Scene images with change listings
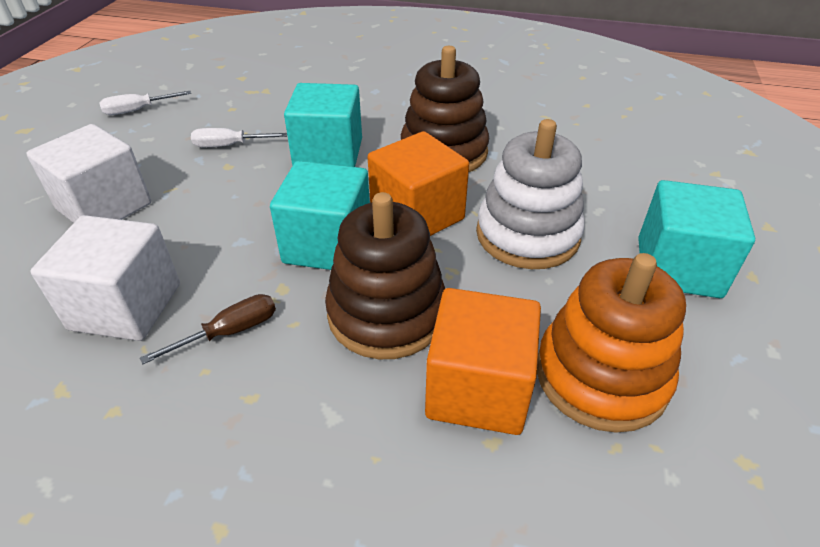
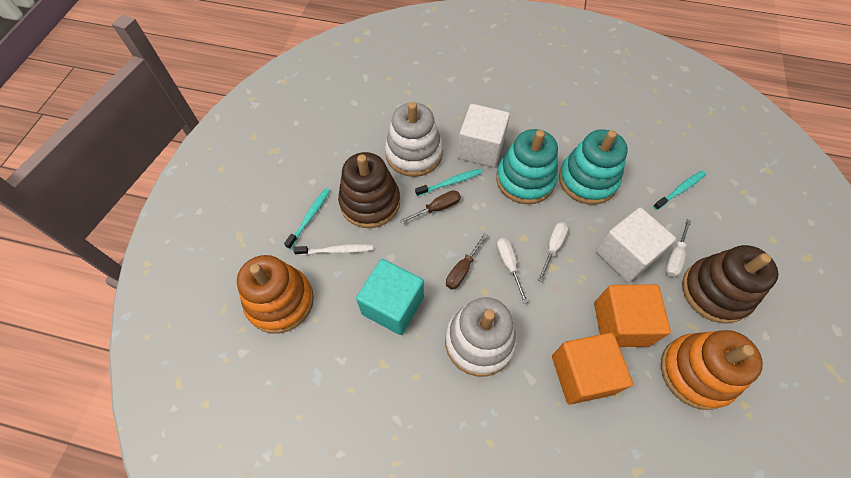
brown screwdriver: 1 -> 2
orange stacking toy: 1 -> 2
turquoise cube: 3 -> 1
turquoise stacking toy: 0 -> 2
turquoise toothbrush: 0 -> 3
white screwdriver: 2 -> 3
white stacking toy: 1 -> 2
white toothbrush: 0 -> 1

#### Task prompt
Find "white screwdriver: 2 -> 3" in the entries above, then repeat its line and all lines after it exactly, down to the last line.

#### Answer section
white screwdriver: 2 -> 3
white stacking toy: 1 -> 2
white toothbrush: 0 -> 1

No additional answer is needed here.